* **GIVEN RECORDS**:
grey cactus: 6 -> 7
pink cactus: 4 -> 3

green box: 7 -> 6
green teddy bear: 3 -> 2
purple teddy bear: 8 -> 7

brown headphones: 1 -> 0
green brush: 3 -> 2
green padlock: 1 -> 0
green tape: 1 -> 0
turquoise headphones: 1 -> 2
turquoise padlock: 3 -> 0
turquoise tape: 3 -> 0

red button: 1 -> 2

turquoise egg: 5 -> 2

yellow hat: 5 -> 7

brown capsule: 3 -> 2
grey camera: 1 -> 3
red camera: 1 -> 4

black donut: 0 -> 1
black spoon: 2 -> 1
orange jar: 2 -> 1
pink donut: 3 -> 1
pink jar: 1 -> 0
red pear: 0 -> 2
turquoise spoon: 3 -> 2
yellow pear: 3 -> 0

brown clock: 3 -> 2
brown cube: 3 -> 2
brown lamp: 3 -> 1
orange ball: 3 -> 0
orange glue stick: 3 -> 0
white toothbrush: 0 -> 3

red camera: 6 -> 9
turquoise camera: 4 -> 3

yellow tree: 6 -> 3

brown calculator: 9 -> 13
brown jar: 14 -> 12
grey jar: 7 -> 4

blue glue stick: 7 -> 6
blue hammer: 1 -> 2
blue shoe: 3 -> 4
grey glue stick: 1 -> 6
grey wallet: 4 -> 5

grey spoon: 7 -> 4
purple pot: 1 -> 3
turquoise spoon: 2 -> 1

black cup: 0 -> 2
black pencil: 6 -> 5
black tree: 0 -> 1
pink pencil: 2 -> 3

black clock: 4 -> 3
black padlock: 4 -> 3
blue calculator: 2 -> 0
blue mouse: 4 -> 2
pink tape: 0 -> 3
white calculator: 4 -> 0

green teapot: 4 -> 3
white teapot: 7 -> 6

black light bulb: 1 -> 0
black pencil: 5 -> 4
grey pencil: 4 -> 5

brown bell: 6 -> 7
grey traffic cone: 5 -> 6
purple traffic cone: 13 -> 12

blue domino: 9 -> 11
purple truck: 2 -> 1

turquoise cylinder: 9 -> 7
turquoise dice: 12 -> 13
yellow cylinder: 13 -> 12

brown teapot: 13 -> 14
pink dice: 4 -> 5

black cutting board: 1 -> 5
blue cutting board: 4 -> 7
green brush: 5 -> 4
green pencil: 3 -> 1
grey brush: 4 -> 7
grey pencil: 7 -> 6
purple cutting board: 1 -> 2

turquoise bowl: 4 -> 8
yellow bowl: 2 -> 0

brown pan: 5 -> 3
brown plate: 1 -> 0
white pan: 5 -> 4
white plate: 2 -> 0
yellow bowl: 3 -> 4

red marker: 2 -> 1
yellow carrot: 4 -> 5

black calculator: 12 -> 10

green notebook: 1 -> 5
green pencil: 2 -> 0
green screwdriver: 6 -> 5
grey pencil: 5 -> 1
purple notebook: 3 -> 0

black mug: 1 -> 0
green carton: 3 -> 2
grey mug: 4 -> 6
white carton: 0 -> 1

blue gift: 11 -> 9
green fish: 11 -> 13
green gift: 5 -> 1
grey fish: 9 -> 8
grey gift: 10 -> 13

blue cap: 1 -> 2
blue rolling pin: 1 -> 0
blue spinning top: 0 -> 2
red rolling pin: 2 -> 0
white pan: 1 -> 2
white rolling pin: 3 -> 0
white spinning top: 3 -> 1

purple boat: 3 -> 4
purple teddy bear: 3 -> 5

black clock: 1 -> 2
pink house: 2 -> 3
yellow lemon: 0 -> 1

* **TASK PROMPT**: Exactly the lines from the one containing "grey pencil: 5 -> 1" through the final line of the records above are needed, copied word for word.

* **EXERCISE SOLUTION**:
grey pencil: 5 -> 1
purple notebook: 3 -> 0

black mug: 1 -> 0
green carton: 3 -> 2
grey mug: 4 -> 6
white carton: 0 -> 1

blue gift: 11 -> 9
green fish: 11 -> 13
green gift: 5 -> 1
grey fish: 9 -> 8
grey gift: 10 -> 13

blue cap: 1 -> 2
blue rolling pin: 1 -> 0
blue spinning top: 0 -> 2
red rolling pin: 2 -> 0
white pan: 1 -> 2
white rolling pin: 3 -> 0
white spinning top: 3 -> 1

purple boat: 3 -> 4
purple teddy bear: 3 -> 5

black clock: 1 -> 2
pink house: 2 -> 3
yellow lemon: 0 -> 1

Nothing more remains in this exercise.